▶ _WHAT TO PRODUCE_
For the material below, return exactly the lines starting at the one holding "clockwise: -60" and ending at the one holding "in_second: [324, 278, 414, 338]", counting both as part of the range.
─── THE DATA ───
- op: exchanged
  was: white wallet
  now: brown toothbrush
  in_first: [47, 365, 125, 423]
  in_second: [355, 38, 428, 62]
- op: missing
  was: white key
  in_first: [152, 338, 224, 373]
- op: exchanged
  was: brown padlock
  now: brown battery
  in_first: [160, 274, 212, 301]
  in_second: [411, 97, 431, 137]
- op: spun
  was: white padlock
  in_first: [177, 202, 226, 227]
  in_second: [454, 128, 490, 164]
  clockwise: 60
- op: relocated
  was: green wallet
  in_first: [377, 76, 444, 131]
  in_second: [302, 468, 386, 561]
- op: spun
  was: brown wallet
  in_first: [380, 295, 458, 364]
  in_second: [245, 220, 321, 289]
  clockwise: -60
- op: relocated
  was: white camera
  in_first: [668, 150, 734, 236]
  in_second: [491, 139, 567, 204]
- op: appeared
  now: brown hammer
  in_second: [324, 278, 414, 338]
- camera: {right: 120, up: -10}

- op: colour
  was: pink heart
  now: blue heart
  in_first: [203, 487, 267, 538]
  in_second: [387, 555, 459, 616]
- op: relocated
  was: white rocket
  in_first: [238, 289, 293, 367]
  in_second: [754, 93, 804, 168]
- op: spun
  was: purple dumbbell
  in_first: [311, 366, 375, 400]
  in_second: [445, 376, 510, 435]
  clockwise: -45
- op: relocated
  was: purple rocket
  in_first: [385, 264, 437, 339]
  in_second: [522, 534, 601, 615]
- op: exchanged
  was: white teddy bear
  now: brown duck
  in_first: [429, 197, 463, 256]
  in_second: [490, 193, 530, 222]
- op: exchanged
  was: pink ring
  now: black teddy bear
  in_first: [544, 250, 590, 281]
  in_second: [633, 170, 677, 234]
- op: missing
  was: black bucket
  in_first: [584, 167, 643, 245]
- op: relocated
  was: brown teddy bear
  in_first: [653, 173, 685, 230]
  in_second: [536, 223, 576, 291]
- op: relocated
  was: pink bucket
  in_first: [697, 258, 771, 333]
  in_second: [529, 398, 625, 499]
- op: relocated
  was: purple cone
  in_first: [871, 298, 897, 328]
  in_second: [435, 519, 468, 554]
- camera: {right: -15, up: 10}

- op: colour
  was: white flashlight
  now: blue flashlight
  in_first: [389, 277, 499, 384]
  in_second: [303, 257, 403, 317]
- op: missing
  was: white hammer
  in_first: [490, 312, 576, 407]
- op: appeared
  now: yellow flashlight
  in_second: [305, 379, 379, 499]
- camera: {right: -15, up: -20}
───
─── THE DATA ───
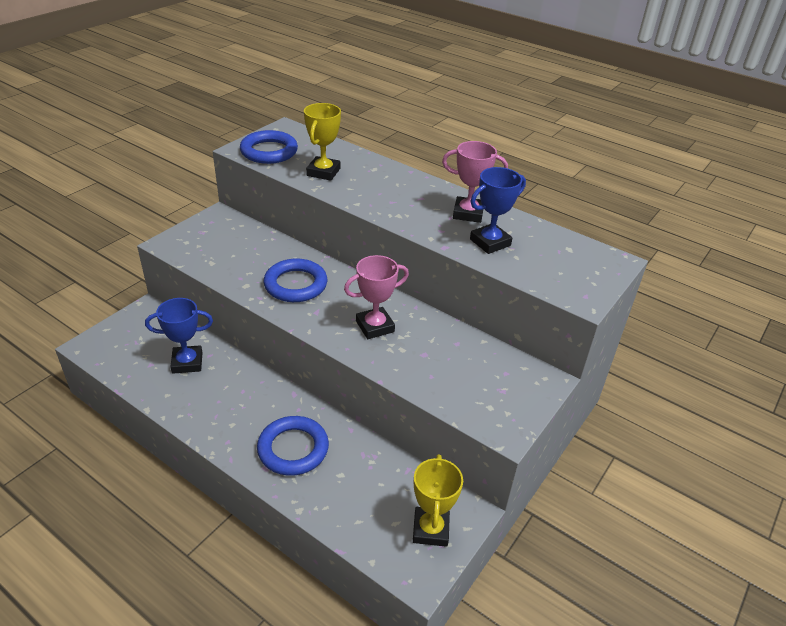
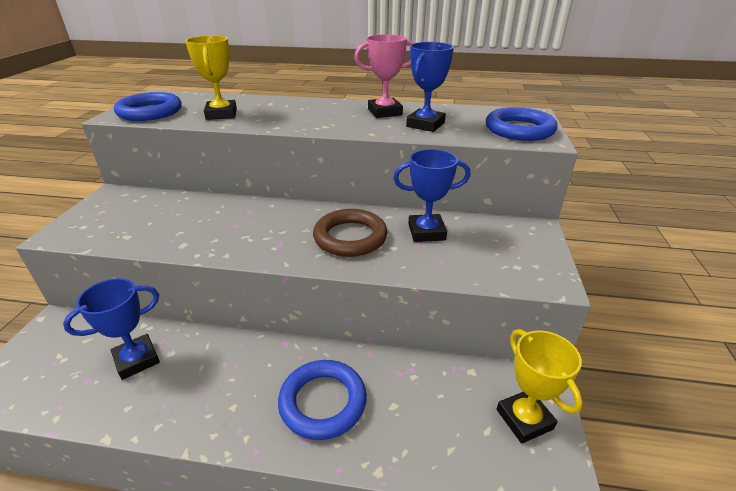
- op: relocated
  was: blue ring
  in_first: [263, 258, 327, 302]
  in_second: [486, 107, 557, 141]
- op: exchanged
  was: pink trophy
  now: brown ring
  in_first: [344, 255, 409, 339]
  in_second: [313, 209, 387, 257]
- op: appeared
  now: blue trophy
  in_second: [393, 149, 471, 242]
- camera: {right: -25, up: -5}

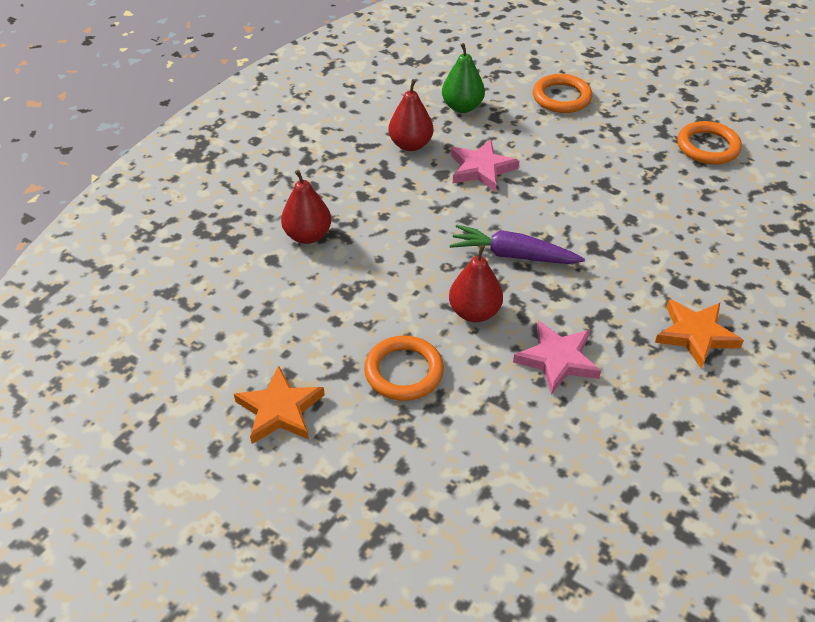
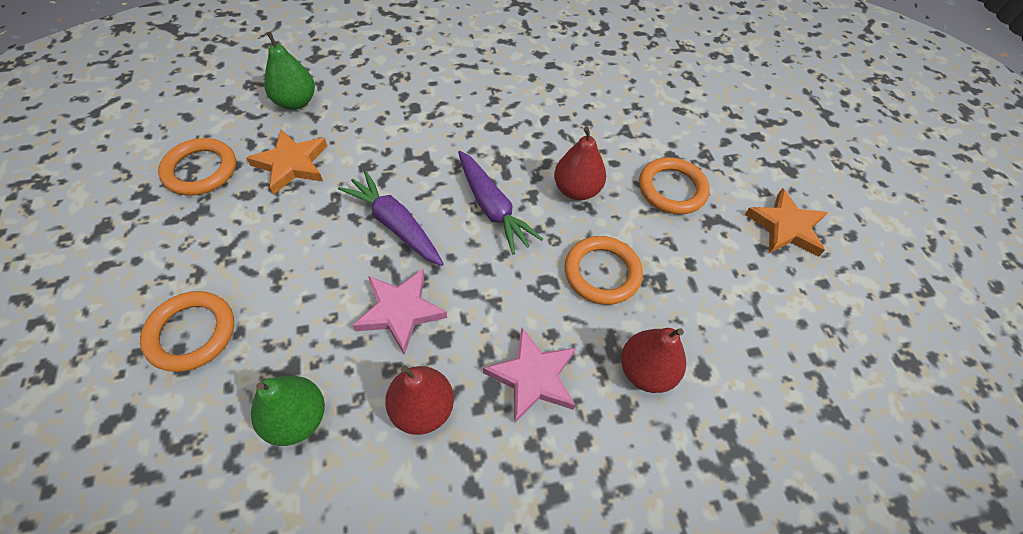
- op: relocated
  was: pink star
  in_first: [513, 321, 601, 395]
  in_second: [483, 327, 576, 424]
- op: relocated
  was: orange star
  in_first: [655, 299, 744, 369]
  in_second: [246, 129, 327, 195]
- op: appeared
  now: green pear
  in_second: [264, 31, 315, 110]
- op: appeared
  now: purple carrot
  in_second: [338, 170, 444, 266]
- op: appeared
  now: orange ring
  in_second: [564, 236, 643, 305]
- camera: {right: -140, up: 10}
───
▶ _YOUR RESPONSE_
  clockwise: -60
- op: relocated
  was: white camera
  in_first: [668, 150, 734, 236]
  in_second: [491, 139, 567, 204]
- op: appeared
  now: brown hammer
  in_second: [324, 278, 414, 338]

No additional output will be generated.